PROBLEM REQUIREMENTS: From the records below, copy out exactly the lines from the one containing "(450, 842) = (328, 457): turquoise" to the one containing "(613, 734) = (363, 383): white", both included. Add nothing else.

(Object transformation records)
□ □ □

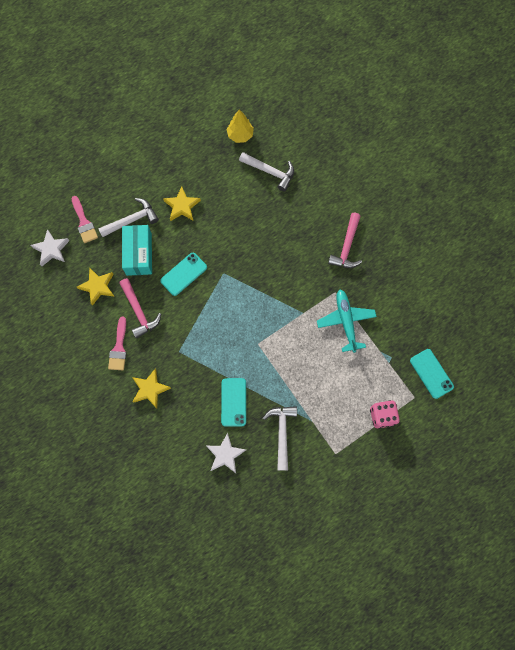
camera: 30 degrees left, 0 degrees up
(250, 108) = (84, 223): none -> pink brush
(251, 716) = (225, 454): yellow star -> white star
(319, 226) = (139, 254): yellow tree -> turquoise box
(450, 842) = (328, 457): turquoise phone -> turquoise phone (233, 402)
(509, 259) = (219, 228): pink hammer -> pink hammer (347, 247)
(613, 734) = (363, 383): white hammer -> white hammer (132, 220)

□ □ □

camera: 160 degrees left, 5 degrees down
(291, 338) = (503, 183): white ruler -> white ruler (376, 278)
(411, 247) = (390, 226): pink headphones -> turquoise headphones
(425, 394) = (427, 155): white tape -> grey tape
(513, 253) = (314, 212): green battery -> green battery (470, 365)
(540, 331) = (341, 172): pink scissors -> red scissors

□ □ □

FINISHED TASK:
(450, 842) = (328, 457): turquoise phone -> turquoise phone (233, 402)
(509, 259) = (219, 228): pink hammer -> pink hammer (347, 247)
(613, 734) = (363, 383): white hammer -> white hammer (132, 220)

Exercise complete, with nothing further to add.